**Instructions for the task:** Transcribe all the data below exactly, leaving its pictures out.

**Material provided:**
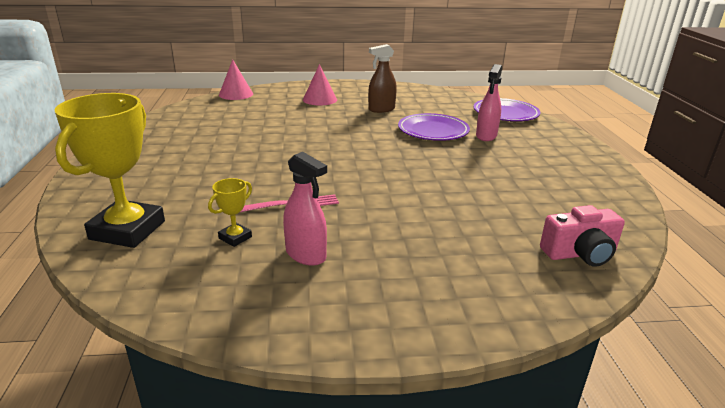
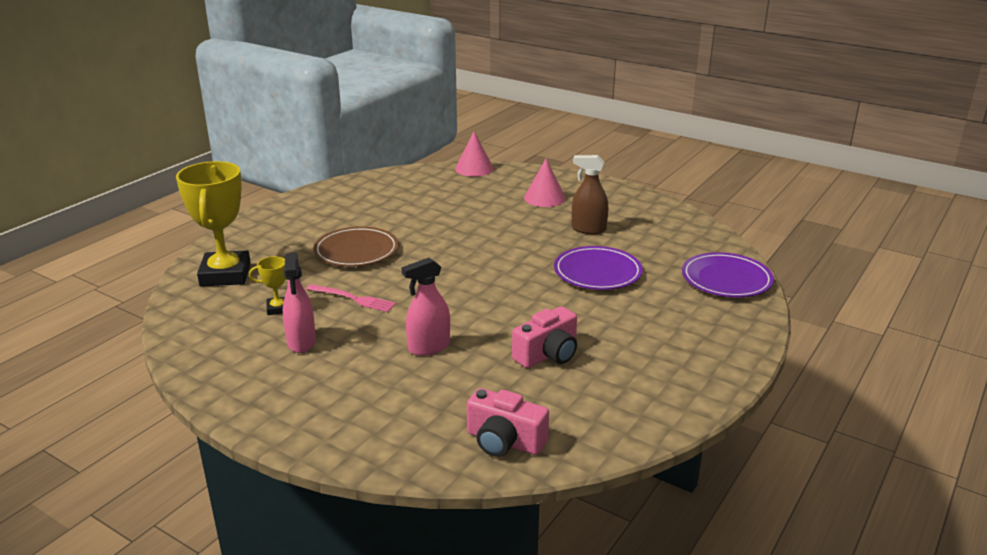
camera: 40 degrees right, 0 degrees up
(128, 230) = (225, 275): yellow trophy -> yellow trophy turned 60 degrees counterclockwise
(234, 170) = (356, 251): none -> brown plate
(486, 136) = (646, 298): pink spray bottle -> pink spray bottle (429, 347)
(497, 187) = (548, 354): none -> pink camera

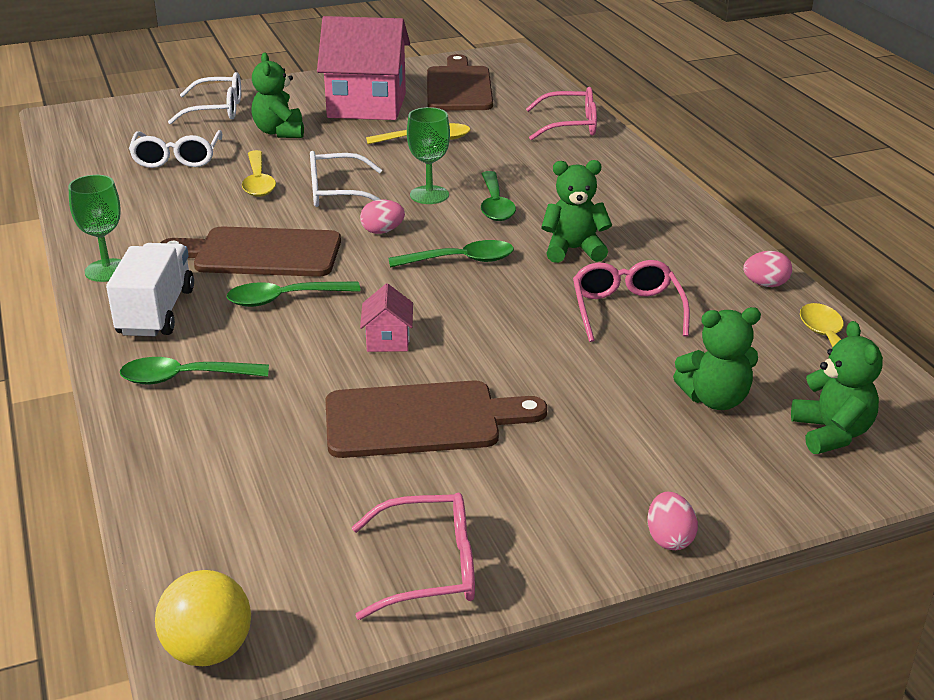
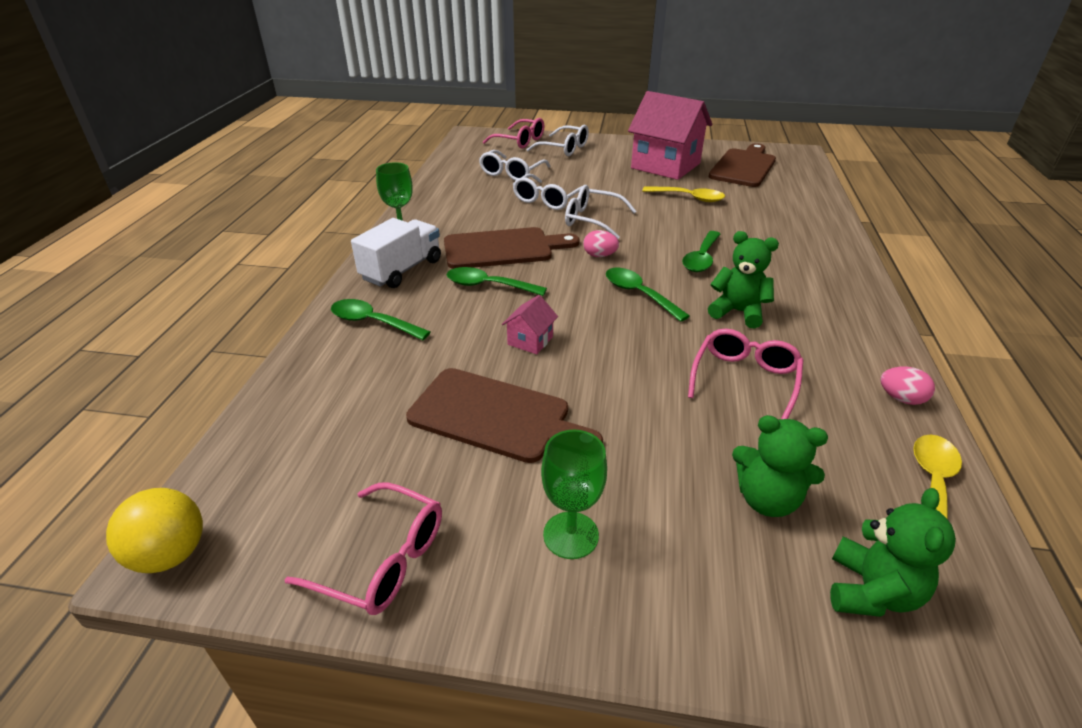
camera: 30 degrees right, 5 degrees up
(258, 182) = (547, 200): yellow spoon -> white glasses
(260, 253) = (503, 248): brown cutting board -> brown cutting board turned 135 degrees clockwise
(279, 132) = (591, 171): green teddy bear -> none
(429, 195) = (657, 238): green goblet -> green goblet (571, 535)
(461, 260) = (639, 294): green spoon -> green spoon turned 150 degrees counterclockwise
(571, 125) = (812, 212): pink glasses -> pink glasses (520, 141)
(669, 539) = (609, 637): pink egg -> none

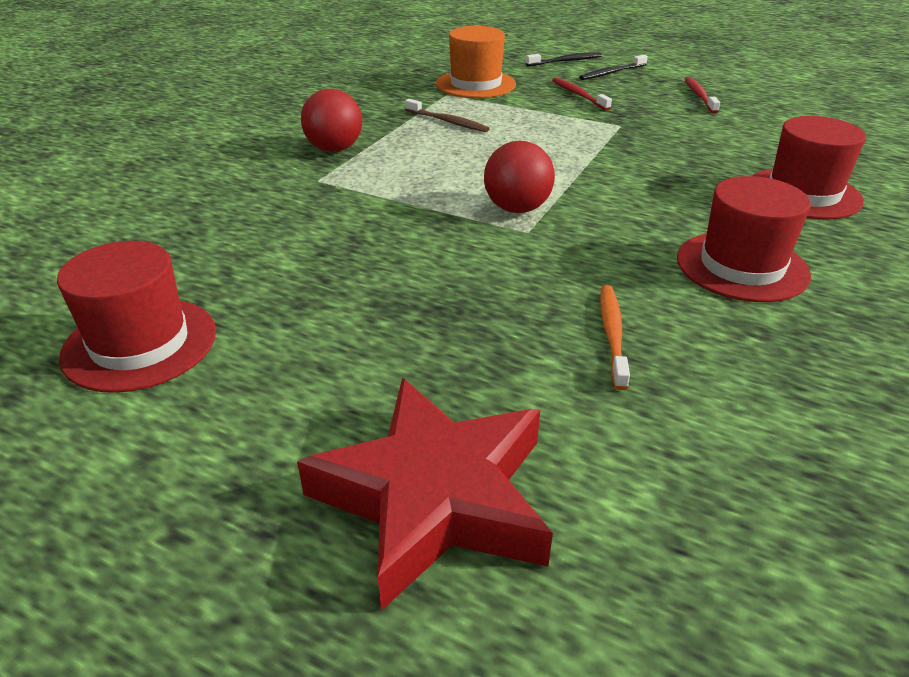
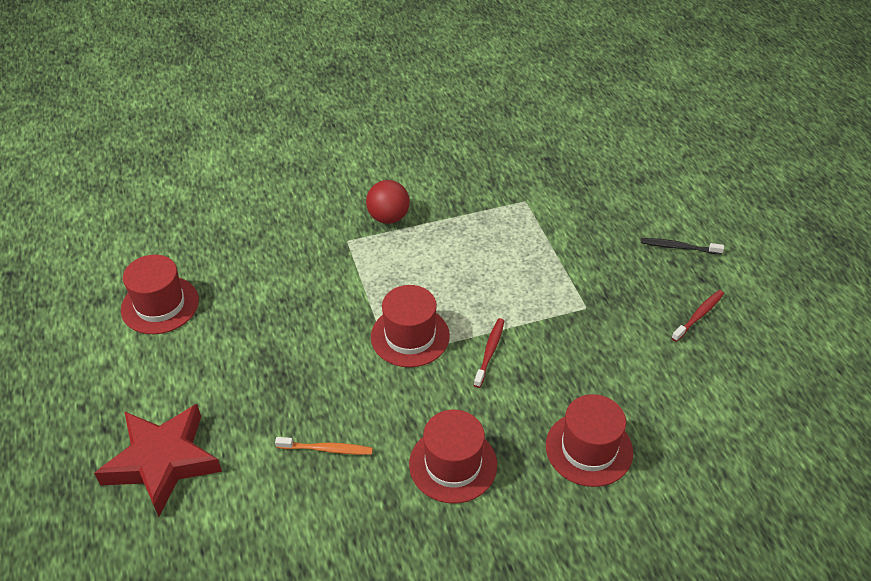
camera: 45 degrees right, 10 degrees up
(447, 122) = (484, 231): brown toothbrush -> none
(475, 84) = (559, 201): orange hat -> none
(517, 208) = (410, 336): red ball -> red hat
(565, 61) = (667, 211): black toothbrush -> none
(579, 95) = (611, 258): red toothbrush -> red toothbrush (489, 352)
(612, 335) = (326, 449): orange toothbrush -> orange toothbrush turned 45 degrees clockwise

**Response:**
camera: 40 degrees right, 0 degrees up
(128, 230) = (225, 275): yellow trophy -> yellow trophy turned 60 degrees counterclockwise
(234, 170) = (356, 251): none -> brown plate
(486, 136) = (646, 298): pink spray bottle -> pink spray bottle (429, 347)
(497, 187) = (548, 354): none -> pink camera

camera: 30 degrees right, 5 degrees up
(258, 182) = (547, 200): yellow spoon -> white glasses
(260, 253) = (503, 248): brown cutting board -> brown cutting board turned 135 degrees clockwise
(279, 132) = (591, 171): green teddy bear -> none
(429, 195) = (657, 238): green goblet -> green goblet (571, 535)
(461, 260) = (639, 294): green spoon -> green spoon turned 150 degrees counterclockwise
(571, 125) = (812, 212): pink glasses -> pink glasses (520, 141)
(669, 539) = (609, 637): pink egg -> none

camera: 45 degrees right, 10 degrees up
(447, 122) = (484, 231): brown toothbrush -> none
(475, 84) = (559, 201): orange hat -> none
(517, 208) = (410, 336): red ball -> red hat
(565, 61) = (667, 211): black toothbrush -> none
(579, 95) = (611, 258): red toothbrush -> red toothbrush (489, 352)
(612, 335) = (326, 449): orange toothbrush -> orange toothbrush turned 45 degrees clockwise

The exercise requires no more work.